**WHAT TO WORK ON**
Transcription task. Write out each entry verbatim and exclude any image.

[Change listing data]
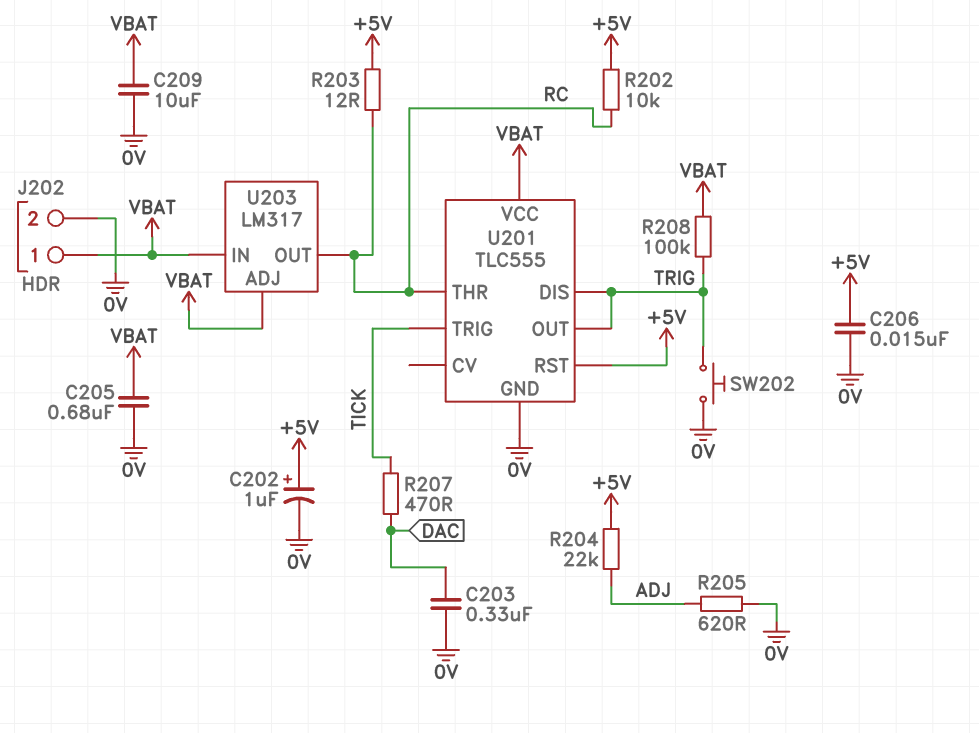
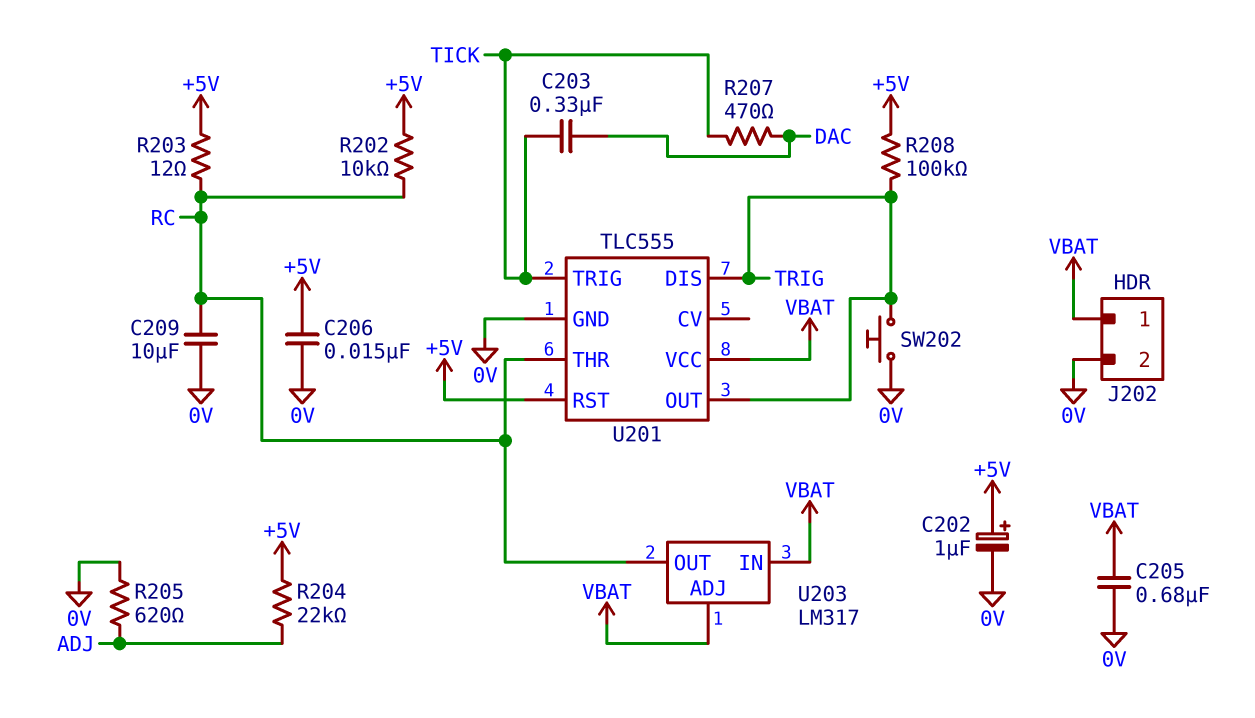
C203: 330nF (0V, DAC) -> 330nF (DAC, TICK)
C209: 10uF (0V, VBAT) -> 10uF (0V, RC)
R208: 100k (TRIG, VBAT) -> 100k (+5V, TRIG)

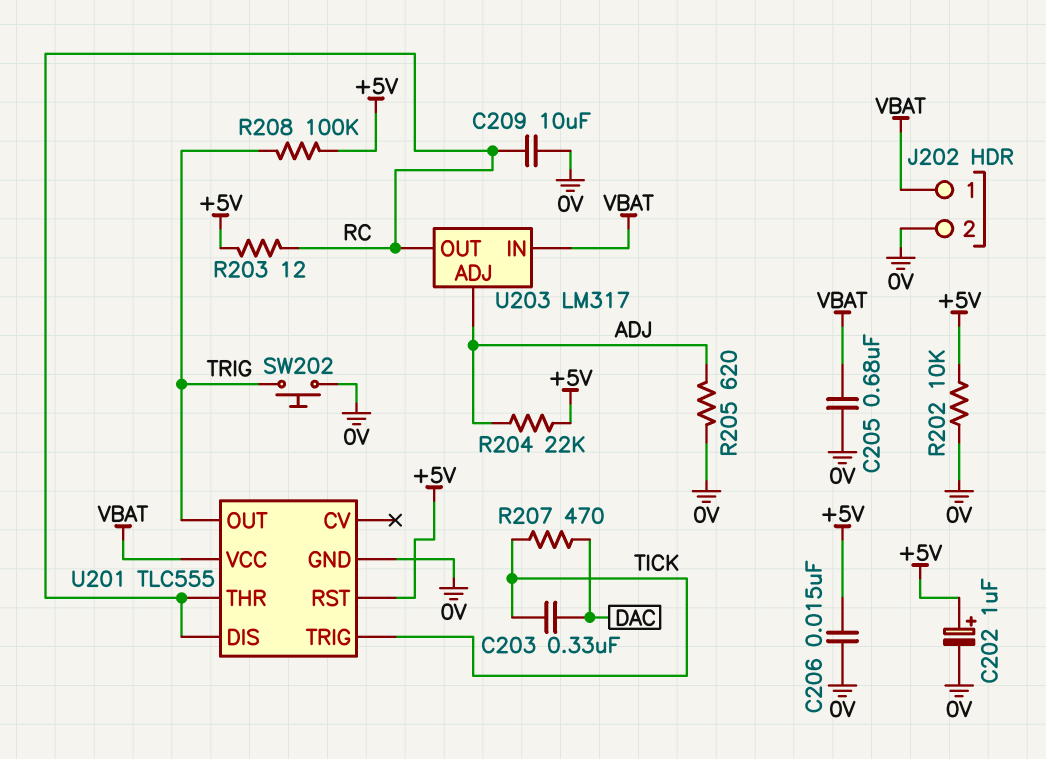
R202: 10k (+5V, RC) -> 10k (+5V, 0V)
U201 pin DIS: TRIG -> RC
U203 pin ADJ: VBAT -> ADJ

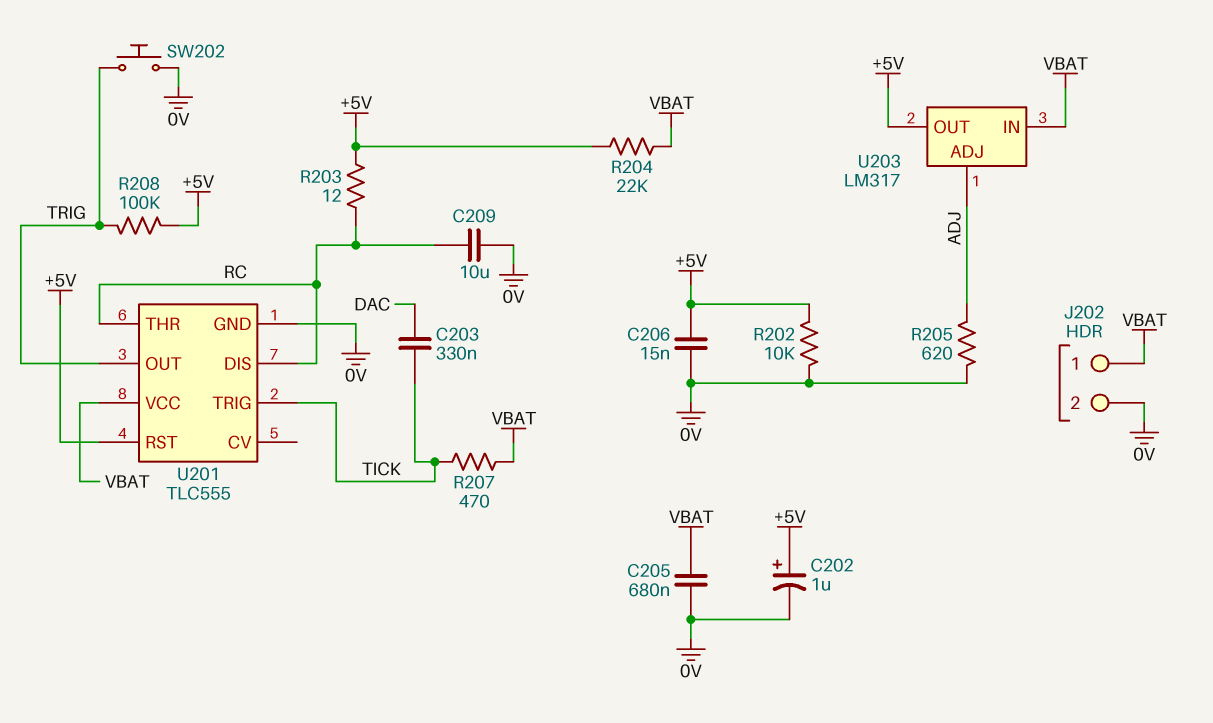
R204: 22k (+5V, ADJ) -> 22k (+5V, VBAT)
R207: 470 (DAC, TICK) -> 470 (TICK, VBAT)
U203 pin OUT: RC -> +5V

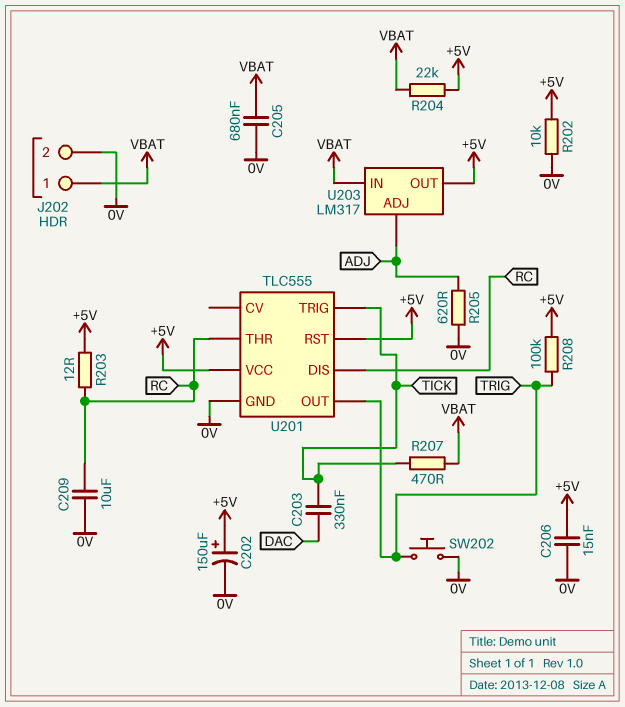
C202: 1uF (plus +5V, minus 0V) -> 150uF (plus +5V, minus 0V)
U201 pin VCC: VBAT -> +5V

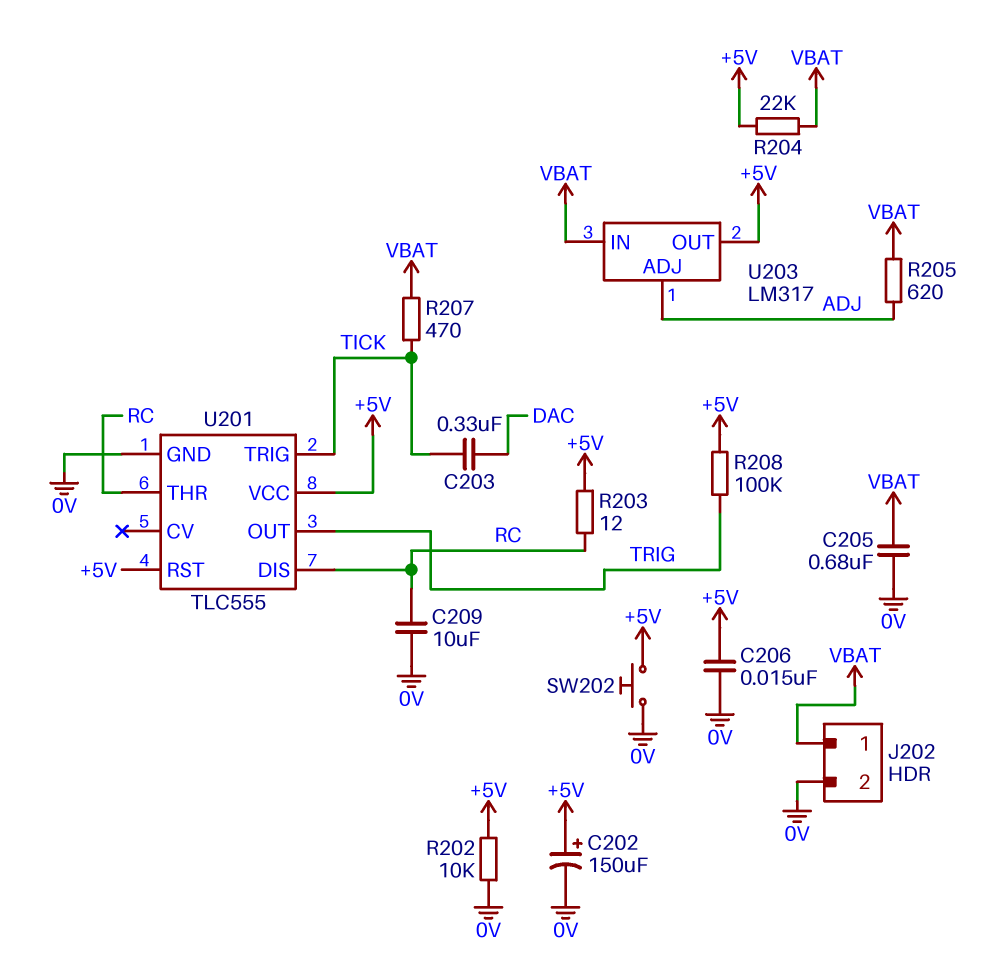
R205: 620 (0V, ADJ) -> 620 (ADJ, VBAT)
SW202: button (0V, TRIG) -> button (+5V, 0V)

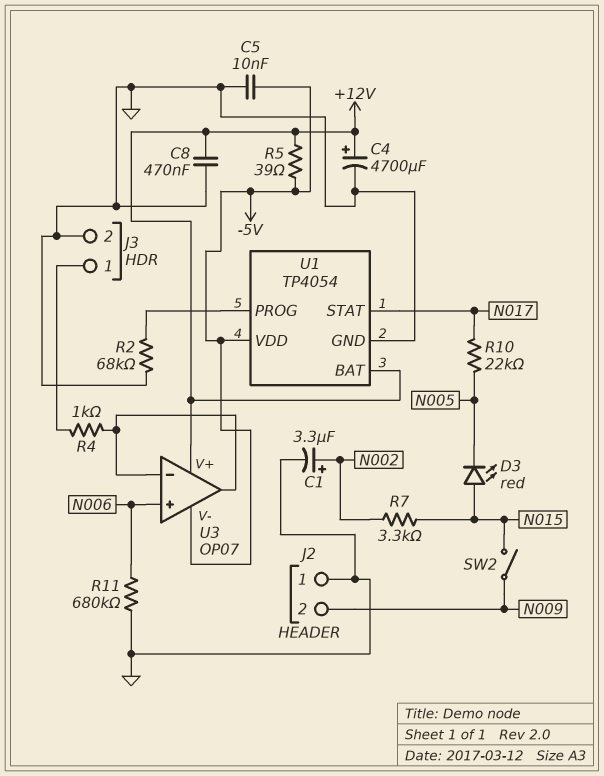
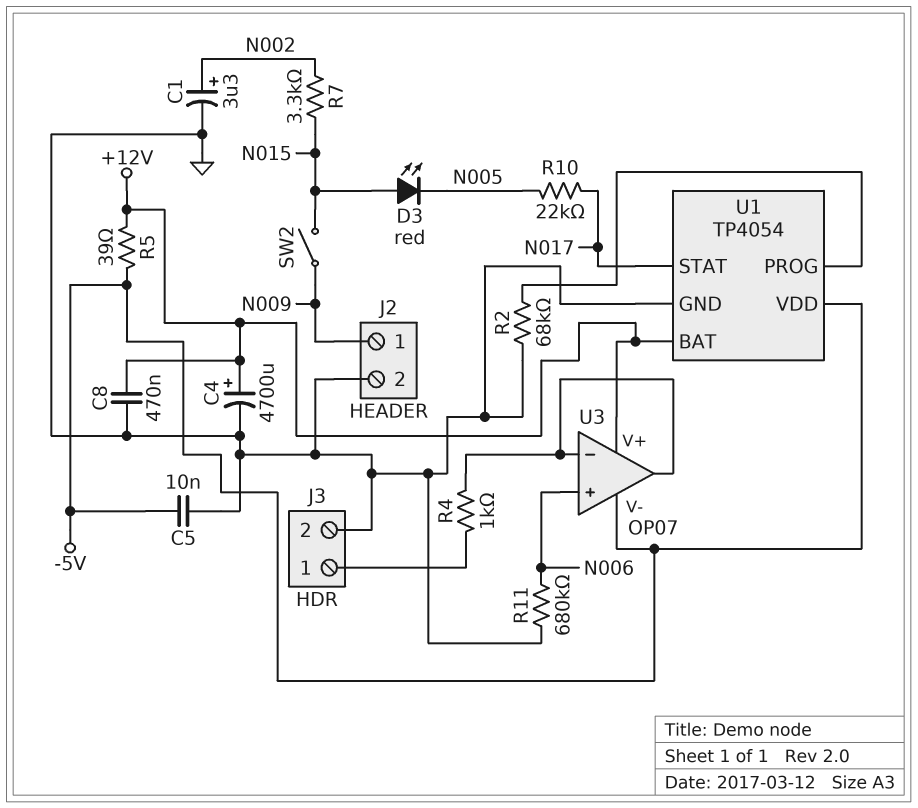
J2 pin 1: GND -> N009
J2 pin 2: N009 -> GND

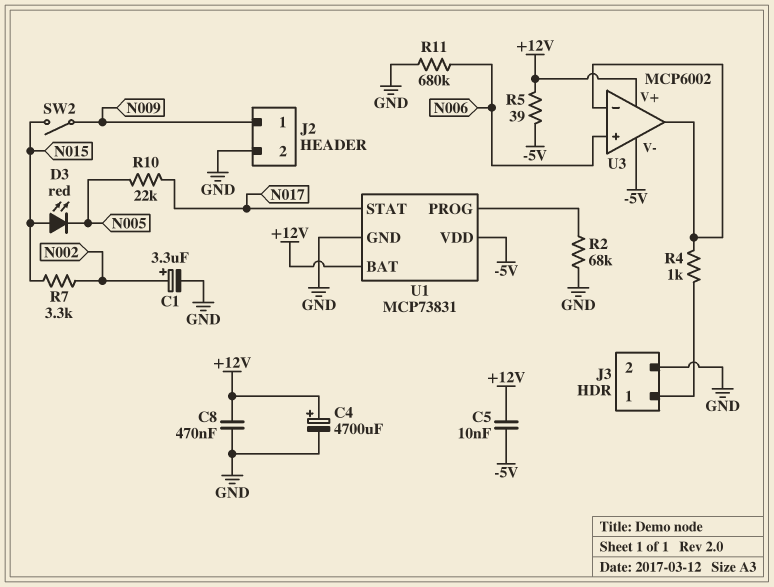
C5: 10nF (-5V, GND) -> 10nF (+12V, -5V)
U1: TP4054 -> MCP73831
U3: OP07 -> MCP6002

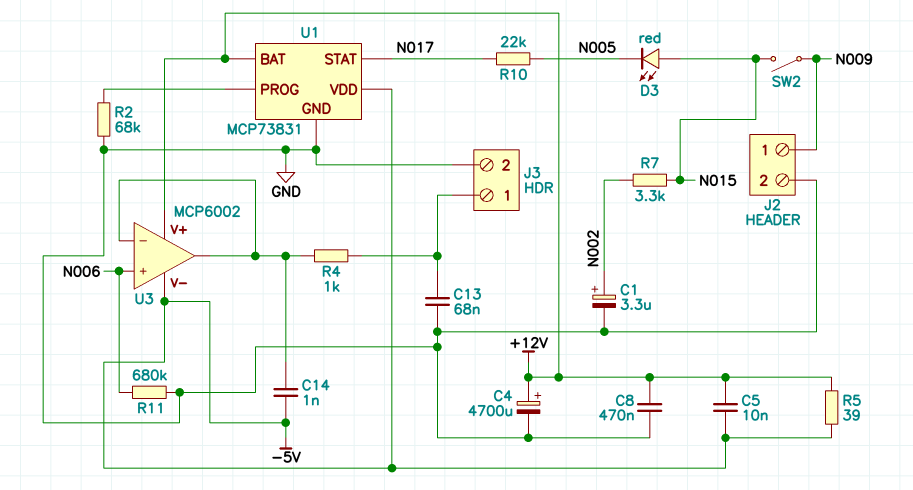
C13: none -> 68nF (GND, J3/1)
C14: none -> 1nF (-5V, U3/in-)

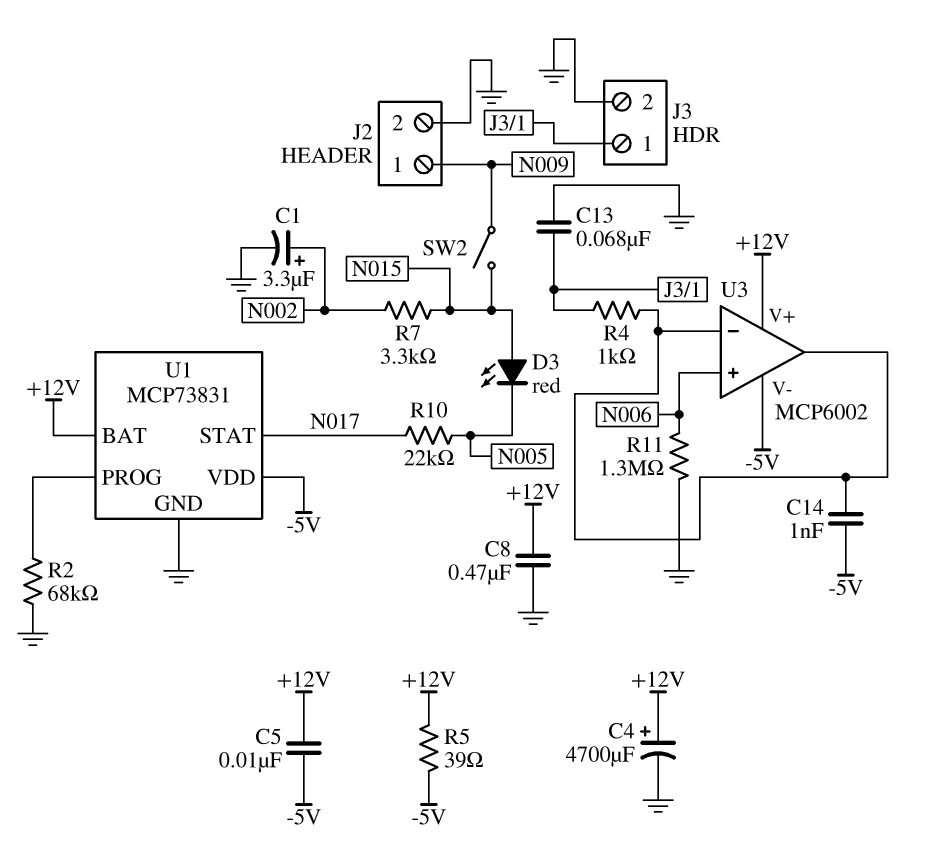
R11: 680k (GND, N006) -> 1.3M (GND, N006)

**TASK RESULT**
C203: 330nF (0V, DAC) -> 330nF (DAC, TICK)
C209: 10uF (0V, VBAT) -> 10uF (0V, RC)
R208: 100k (TRIG, VBAT) -> 100k (+5V, TRIG)

R202: 10k (+5V, RC) -> 10k (+5V, 0V)
U201 pin DIS: TRIG -> RC
U203 pin ADJ: VBAT -> ADJ

R204: 22k (+5V, ADJ) -> 22k (+5V, VBAT)
R207: 470 (DAC, TICK) -> 470 (TICK, VBAT)
U203 pin OUT: RC -> +5V

C202: 1uF (plus +5V, minus 0V) -> 150uF (plus +5V, minus 0V)
U201 pin VCC: VBAT -> +5V

R205: 620 (0V, ADJ) -> 620 (ADJ, VBAT)
SW202: button (0V, TRIG) -> button (+5V, 0V)

J2 pin 1: GND -> N009
J2 pin 2: N009 -> GND

C5: 10nF (-5V, GND) -> 10nF (+12V, -5V)
U1: TP4054 -> MCP73831
U3: OP07 -> MCP6002

C13: none -> 68nF (GND, J3/1)
C14: none -> 1nF (-5V, U3/in-)

R11: 680k (GND, N006) -> 1.3M (GND, N006)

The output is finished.